[Revision comparison data]

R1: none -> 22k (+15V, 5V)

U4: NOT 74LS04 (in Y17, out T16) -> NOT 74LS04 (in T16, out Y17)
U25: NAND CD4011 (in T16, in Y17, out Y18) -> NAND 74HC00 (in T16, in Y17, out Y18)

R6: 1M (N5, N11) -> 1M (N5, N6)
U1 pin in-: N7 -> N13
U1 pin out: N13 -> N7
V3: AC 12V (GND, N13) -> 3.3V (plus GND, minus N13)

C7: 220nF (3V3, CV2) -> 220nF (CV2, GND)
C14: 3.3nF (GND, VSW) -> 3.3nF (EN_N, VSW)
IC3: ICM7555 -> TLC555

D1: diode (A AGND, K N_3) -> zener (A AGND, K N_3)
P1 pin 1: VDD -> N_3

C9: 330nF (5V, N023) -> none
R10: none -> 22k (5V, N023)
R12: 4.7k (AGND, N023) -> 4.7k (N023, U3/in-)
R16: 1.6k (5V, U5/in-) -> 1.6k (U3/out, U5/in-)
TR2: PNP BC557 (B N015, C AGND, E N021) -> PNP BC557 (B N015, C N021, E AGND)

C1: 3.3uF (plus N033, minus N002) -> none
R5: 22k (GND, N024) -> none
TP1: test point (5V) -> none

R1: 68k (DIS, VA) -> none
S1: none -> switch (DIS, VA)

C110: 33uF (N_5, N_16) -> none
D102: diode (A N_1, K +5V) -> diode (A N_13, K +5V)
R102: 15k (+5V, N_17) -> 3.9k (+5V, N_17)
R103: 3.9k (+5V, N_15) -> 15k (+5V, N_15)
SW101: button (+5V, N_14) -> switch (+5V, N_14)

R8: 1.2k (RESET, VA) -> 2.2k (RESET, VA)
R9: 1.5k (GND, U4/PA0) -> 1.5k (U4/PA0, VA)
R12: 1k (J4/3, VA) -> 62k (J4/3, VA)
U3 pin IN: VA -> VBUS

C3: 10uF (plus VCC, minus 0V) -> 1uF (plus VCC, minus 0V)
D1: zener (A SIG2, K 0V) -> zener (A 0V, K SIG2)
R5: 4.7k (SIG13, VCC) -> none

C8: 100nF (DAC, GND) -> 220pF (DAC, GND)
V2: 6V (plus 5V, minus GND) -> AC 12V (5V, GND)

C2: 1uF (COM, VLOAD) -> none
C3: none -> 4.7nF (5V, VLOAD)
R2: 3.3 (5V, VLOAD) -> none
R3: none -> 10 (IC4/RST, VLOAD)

Prompt:
Retype all the data, keeping every character the same.

Your solution:
R1: none -> 22k (+15V, 5V)

U4: NOT 74LS04 (in Y17, out T16) -> NOT 74LS04 (in T16, out Y17)
U25: NAND CD4011 (in T16, in Y17, out Y18) -> NAND 74HC00 (in T16, in Y17, out Y18)

R6: 1M (N5, N11) -> 1M (N5, N6)
U1 pin in-: N7 -> N13
U1 pin out: N13 -> N7
V3: AC 12V (GND, N13) -> 3.3V (plus GND, minus N13)

C7: 220nF (3V3, CV2) -> 220nF (CV2, GND)
C14: 3.3nF (GND, VSW) -> 3.3nF (EN_N, VSW)
IC3: ICM7555 -> TLC555

D1: diode (A AGND, K N_3) -> zener (A AGND, K N_3)
P1 pin 1: VDD -> N_3

C9: 330nF (5V, N023) -> none
R10: none -> 22k (5V, N023)
R12: 4.7k (AGND, N023) -> 4.7k (N023, U3/in-)
R16: 1.6k (5V, U5/in-) -> 1.6k (U3/out, U5/in-)
TR2: PNP BC557 (B N015, C AGND, E N021) -> PNP BC557 (B N015, C N021, E AGND)

C1: 3.3uF (plus N033, minus N002) -> none
R5: 22k (GND, N024) -> none
TP1: test point (5V) -> none

R1: 68k (DIS, VA) -> none
S1: none -> switch (DIS, VA)

C110: 33uF (N_5, N_16) -> none
D102: diode (A N_1, K +5V) -> diode (A N_13, K +5V)
R102: 15k (+5V, N_17) -> 3.9k (+5V, N_17)
R103: 3.9k (+5V, N_15) -> 15k (+5V, N_15)
SW101: button (+5V, N_14) -> switch (+5V, N_14)

R8: 1.2k (RESET, VA) -> 2.2k (RESET, VA)
R9: 1.5k (GND, U4/PA0) -> 1.5k (U4/PA0, VA)
R12: 1k (J4/3, VA) -> 62k (J4/3, VA)
U3 pin IN: VA -> VBUS

C3: 10uF (plus VCC, minus 0V) -> 1uF (plus VCC, minus 0V)
D1: zener (A SIG2, K 0V) -> zener (A 0V, K SIG2)
R5: 4.7k (SIG13, VCC) -> none

C8: 100nF (DAC, GND) -> 220pF (DAC, GND)
V2: 6V (plus 5V, minus GND) -> AC 12V (5V, GND)

C2: 1uF (COM, VLOAD) -> none
C3: none -> 4.7nF (5V, VLOAD)
R2: 3.3 (5V, VLOAD) -> none
R3: none -> 10 (IC4/RST, VLOAD)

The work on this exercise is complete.